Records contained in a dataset
• • • •

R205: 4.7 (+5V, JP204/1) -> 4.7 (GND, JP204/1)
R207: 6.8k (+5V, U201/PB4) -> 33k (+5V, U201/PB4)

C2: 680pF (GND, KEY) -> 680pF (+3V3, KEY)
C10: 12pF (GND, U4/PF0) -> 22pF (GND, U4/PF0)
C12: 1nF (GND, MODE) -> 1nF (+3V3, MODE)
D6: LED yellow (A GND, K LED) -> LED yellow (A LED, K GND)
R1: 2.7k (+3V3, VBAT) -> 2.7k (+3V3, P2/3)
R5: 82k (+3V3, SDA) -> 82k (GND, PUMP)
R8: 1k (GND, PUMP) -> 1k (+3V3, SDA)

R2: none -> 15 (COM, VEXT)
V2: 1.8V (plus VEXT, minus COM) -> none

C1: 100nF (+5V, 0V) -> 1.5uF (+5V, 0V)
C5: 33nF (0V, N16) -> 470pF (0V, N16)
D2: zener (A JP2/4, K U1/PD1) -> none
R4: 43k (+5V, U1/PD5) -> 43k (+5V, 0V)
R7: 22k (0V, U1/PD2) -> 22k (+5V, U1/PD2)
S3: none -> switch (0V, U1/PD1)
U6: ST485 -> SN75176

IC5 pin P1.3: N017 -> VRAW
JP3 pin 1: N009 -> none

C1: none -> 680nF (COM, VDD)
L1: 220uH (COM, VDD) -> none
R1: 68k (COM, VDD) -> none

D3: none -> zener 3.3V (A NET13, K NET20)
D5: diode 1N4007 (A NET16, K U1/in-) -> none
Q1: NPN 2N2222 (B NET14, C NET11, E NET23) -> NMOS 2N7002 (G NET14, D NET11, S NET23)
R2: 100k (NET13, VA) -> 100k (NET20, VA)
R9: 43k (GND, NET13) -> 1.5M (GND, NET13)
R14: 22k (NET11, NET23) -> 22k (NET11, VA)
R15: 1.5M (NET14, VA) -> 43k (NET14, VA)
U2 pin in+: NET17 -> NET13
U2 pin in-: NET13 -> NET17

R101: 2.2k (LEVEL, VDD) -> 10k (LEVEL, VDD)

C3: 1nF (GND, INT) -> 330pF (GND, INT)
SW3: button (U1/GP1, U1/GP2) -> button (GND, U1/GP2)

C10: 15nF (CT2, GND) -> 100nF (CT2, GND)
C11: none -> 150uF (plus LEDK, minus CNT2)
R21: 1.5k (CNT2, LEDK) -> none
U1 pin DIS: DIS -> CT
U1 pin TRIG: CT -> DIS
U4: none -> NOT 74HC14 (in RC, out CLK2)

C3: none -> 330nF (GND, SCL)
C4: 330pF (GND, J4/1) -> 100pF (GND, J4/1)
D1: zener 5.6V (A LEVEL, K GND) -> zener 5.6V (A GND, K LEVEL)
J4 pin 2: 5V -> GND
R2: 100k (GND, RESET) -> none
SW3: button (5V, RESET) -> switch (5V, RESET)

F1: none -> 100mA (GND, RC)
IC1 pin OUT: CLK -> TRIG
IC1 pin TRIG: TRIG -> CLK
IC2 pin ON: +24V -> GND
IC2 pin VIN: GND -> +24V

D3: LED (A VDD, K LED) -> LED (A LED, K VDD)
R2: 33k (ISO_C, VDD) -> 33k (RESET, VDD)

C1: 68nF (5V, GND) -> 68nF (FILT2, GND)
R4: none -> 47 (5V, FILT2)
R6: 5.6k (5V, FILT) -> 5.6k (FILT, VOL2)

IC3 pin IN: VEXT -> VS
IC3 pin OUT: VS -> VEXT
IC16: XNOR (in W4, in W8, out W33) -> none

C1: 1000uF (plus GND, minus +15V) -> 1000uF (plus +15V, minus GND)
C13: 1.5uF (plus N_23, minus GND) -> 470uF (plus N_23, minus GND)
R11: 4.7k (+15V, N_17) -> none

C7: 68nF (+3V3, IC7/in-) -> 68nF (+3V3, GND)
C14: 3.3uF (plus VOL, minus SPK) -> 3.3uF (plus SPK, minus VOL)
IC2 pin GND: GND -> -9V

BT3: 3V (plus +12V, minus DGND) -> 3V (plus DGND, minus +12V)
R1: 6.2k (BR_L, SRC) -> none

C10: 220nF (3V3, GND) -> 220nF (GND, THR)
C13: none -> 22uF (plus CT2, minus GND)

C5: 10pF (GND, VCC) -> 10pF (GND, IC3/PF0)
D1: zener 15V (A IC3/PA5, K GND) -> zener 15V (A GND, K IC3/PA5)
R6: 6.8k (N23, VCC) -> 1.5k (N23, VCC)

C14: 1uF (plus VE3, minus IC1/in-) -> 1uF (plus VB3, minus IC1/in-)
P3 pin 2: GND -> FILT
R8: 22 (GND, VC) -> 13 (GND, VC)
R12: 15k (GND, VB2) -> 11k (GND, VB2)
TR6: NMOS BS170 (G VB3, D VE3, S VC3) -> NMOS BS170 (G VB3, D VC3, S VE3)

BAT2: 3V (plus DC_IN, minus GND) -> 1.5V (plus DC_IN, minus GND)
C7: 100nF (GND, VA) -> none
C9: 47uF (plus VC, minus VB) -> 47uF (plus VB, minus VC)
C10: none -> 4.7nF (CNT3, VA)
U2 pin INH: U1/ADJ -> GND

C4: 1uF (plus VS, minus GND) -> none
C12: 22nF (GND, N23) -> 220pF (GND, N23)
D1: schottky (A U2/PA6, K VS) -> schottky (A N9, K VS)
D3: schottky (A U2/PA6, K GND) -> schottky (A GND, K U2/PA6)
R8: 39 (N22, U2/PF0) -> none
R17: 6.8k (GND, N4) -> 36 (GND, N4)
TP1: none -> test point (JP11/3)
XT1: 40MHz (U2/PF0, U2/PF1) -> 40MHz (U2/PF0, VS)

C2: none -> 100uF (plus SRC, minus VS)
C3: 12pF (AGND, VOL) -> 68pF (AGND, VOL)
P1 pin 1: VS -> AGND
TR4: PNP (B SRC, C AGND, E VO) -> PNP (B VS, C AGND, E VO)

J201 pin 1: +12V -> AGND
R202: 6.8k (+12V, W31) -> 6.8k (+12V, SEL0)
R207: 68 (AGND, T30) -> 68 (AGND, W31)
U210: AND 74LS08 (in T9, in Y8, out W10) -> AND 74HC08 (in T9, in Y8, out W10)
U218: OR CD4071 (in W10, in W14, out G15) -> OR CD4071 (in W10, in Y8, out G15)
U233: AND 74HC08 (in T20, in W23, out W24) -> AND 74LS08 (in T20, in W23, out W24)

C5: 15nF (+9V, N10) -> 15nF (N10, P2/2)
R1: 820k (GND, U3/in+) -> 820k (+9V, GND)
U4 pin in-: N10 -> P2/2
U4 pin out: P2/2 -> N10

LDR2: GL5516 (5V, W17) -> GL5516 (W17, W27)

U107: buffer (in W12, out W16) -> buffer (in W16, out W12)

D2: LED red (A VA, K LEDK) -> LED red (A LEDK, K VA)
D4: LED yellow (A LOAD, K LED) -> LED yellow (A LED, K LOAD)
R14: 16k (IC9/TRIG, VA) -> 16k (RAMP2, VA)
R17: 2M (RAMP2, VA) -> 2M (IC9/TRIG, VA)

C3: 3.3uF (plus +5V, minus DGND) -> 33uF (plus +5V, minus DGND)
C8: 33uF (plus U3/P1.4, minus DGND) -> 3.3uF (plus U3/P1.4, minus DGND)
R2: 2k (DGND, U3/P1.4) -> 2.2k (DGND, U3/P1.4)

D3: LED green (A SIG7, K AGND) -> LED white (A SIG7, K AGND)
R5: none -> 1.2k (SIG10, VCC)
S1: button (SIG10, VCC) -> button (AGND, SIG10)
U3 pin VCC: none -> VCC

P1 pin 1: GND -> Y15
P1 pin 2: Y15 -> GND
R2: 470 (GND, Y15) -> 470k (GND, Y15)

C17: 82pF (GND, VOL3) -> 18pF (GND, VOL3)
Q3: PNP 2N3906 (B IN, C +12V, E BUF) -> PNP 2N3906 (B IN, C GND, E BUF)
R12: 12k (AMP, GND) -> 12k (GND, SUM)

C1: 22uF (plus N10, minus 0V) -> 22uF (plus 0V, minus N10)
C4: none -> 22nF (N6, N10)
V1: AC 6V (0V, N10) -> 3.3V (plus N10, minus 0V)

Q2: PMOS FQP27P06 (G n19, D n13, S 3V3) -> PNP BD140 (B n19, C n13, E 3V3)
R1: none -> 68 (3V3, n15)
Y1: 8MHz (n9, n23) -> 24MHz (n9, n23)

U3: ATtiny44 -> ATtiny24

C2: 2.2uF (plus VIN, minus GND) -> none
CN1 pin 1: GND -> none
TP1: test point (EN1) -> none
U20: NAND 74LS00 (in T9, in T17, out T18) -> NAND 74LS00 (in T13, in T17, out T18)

• • • •

# YOUR TASK:
Look over the data and work out how many lines include the word "LEVEL"; reply with the number only.

# COMPLETED TASK:
2